* About this exercise: Copy the lines below, word for word, from the first through the line containing "(483, 313) = (312, 231): yellow". Leave the pictures out.

(Data records)

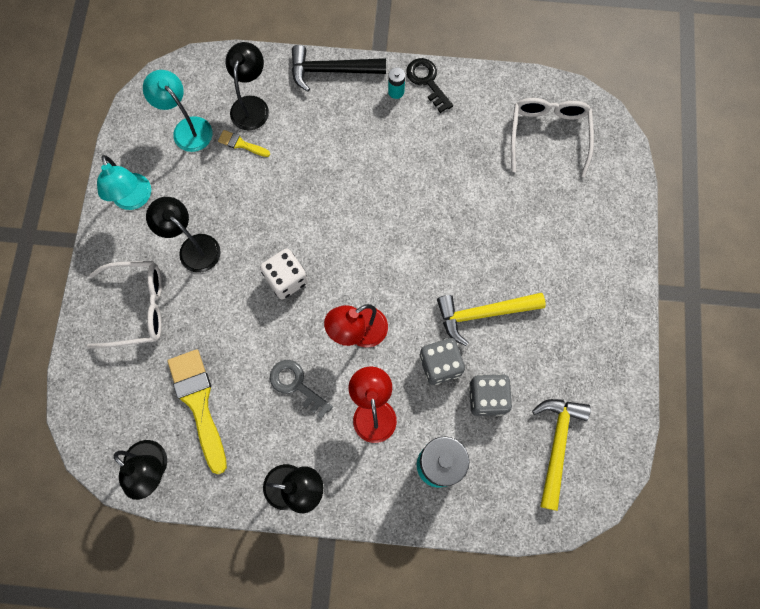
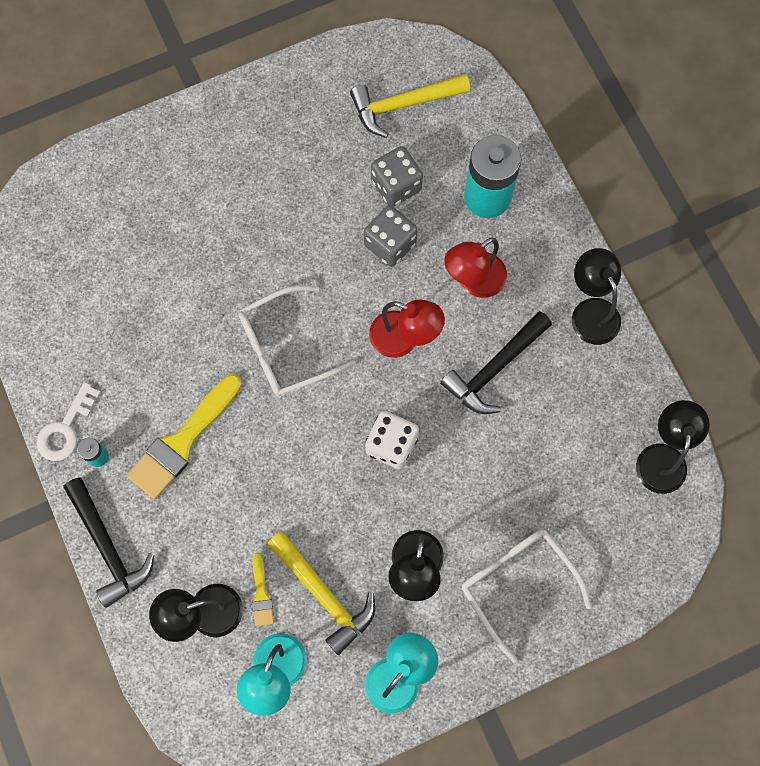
camera: 120 degrees left, 0 degrees up
(199, 403) = (573, 453): yellow brush -> yellow brush (183, 441)
(296, 385) = (494, 368): grey key -> black hammer
(427, 81) = (66, 428): black key -> white key
(483, 313) = (312, 231): yellow hammer -> yellow hammer (324, 594)
(548, 135) = (68, 265): white glasses -> white glasses (285, 348)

(End Data records)

* Exercise response:
camera: 120 degrees left, 0 degrees up
(199, 403) = (573, 453): yellow brush -> yellow brush (183, 441)
(296, 385) = (494, 368): grey key -> black hammer
(427, 81) = (66, 428): black key -> white key
(483, 313) = (312, 231): yellow hammer -> yellow hammer (324, 594)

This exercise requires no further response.